§ Directions for this task
The records below must be written out exactly, with every picture left behind.

§ Dataset
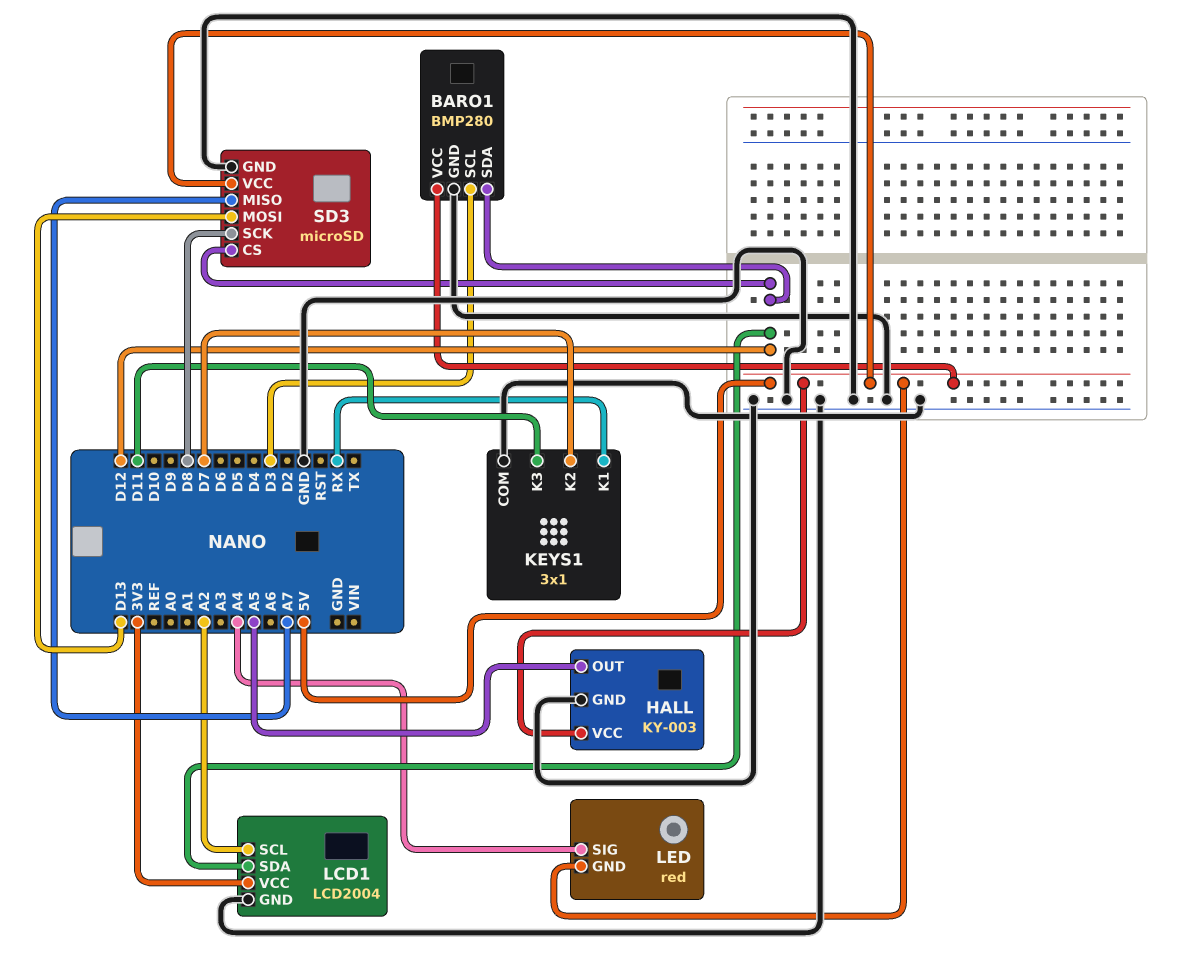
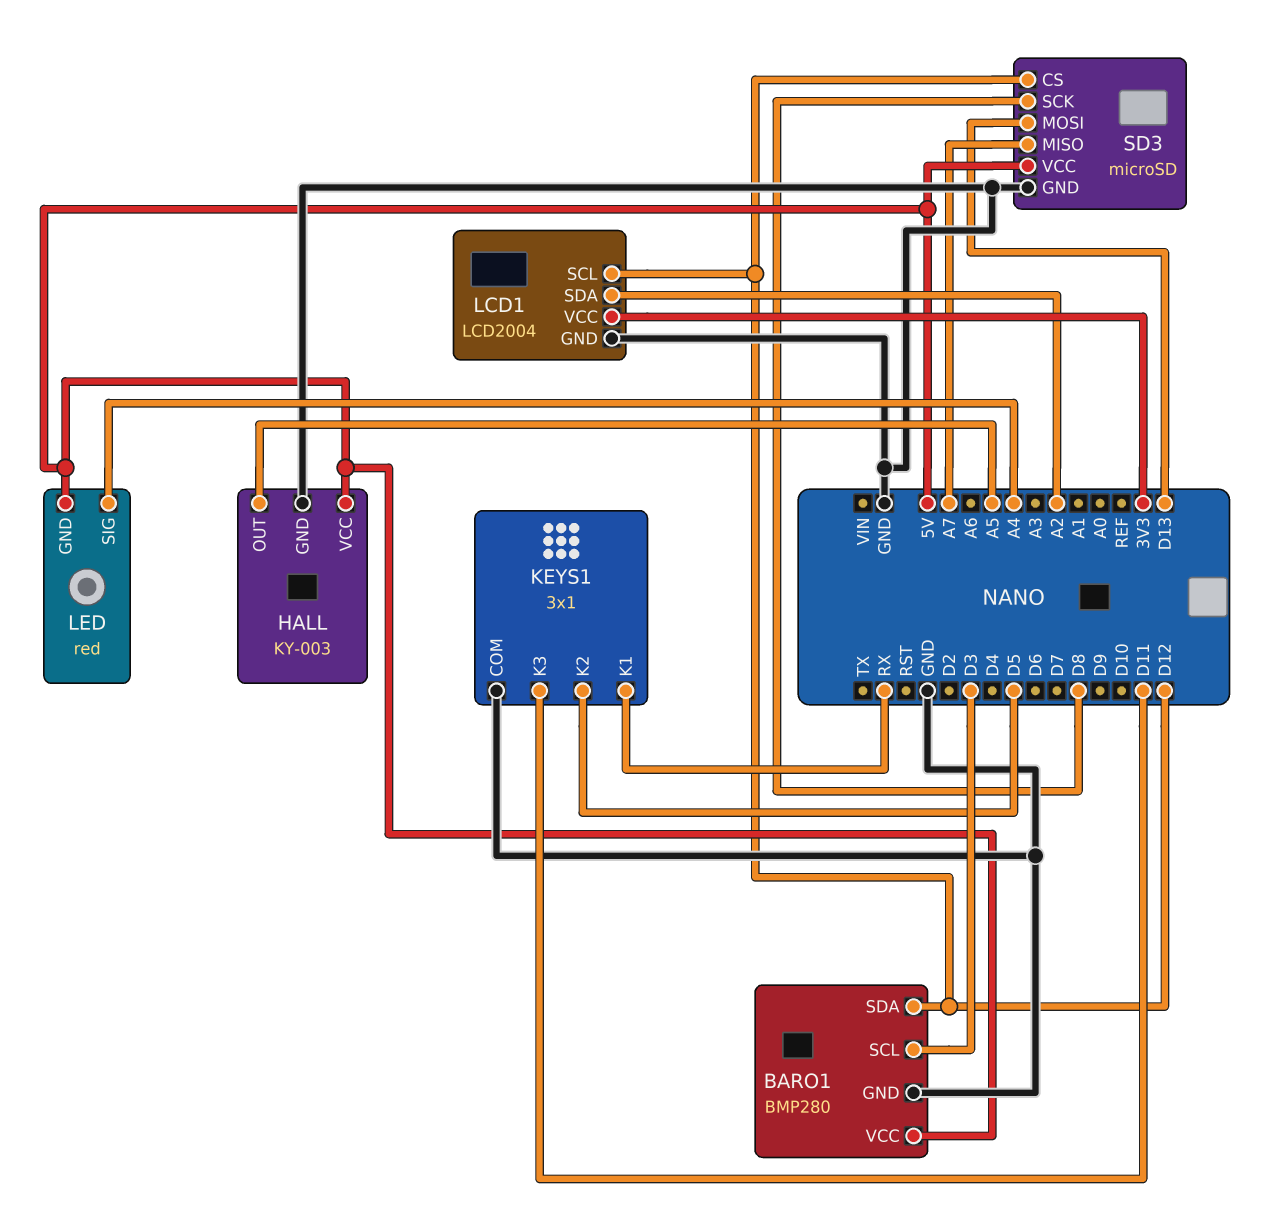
KEYS1 pin K2: D7 -> D5
LCD1 pin SCL: A2 -> D12
LCD1 pin SDA: D12 -> A2

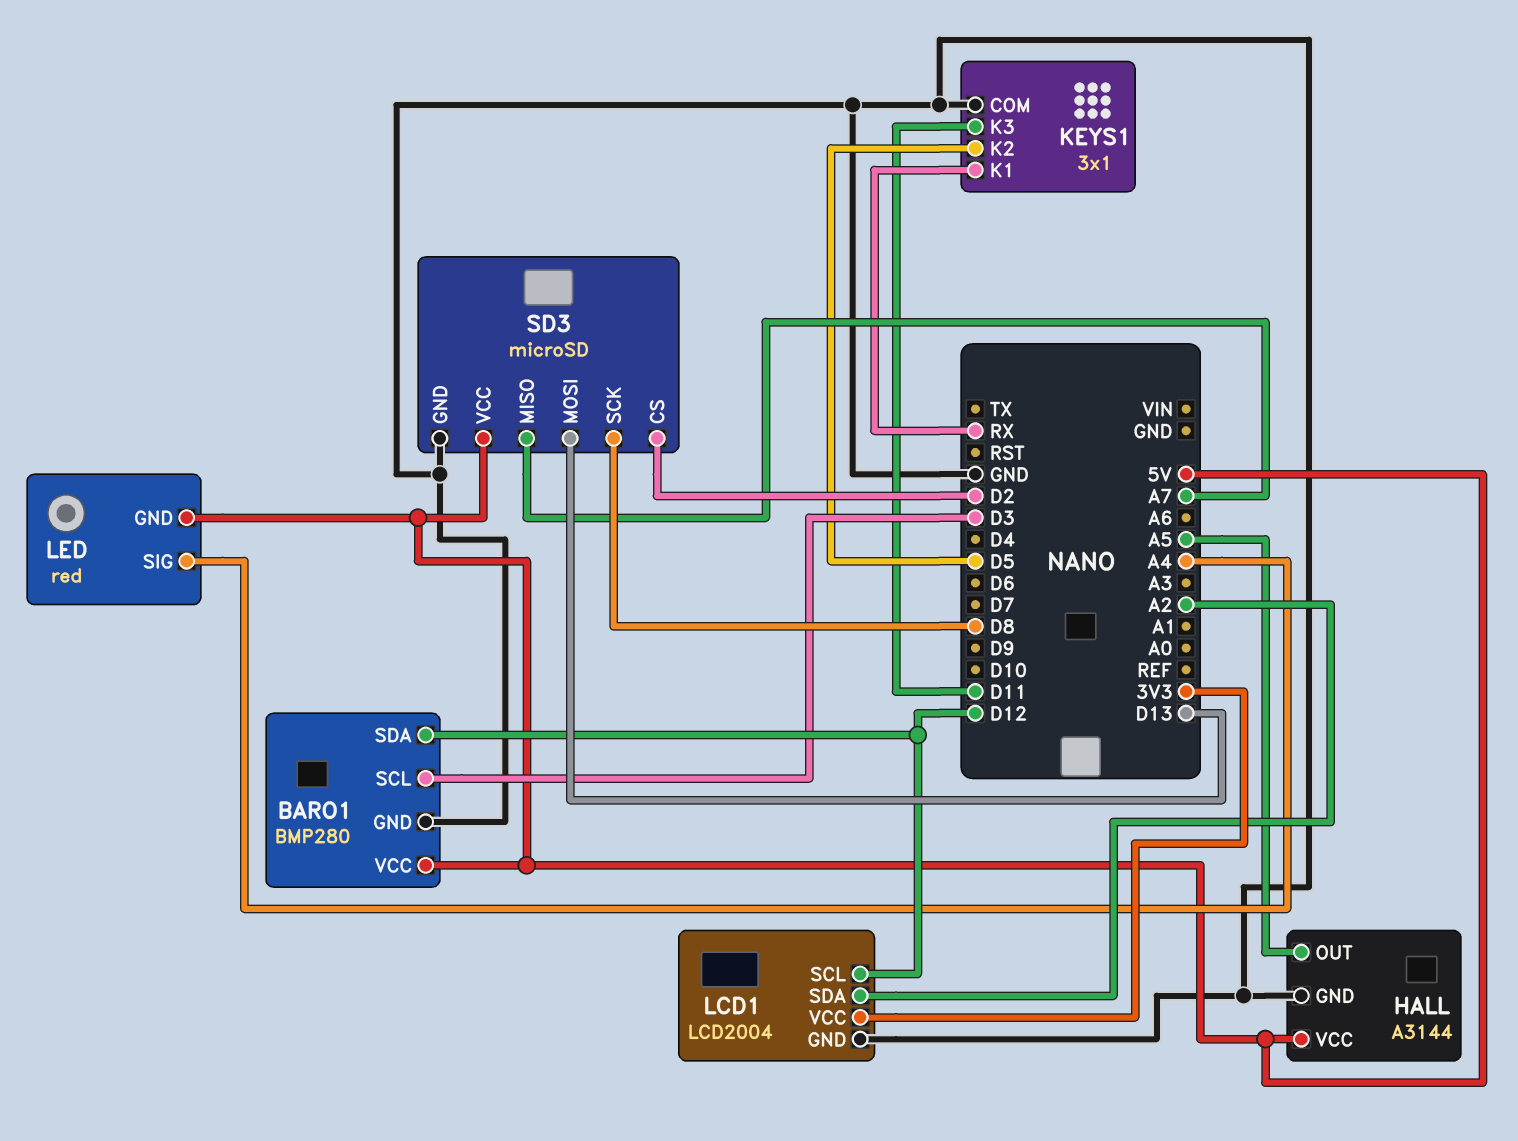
HALL: KY-003 -> A3144
SD3 pin CS: D12 -> D2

§ Answer section
KEYS1 pin K2: D7 -> D5
LCD1 pin SCL: A2 -> D12
LCD1 pin SDA: D12 -> A2

HALL: KY-003 -> A3144
SD3 pin CS: D12 -> D2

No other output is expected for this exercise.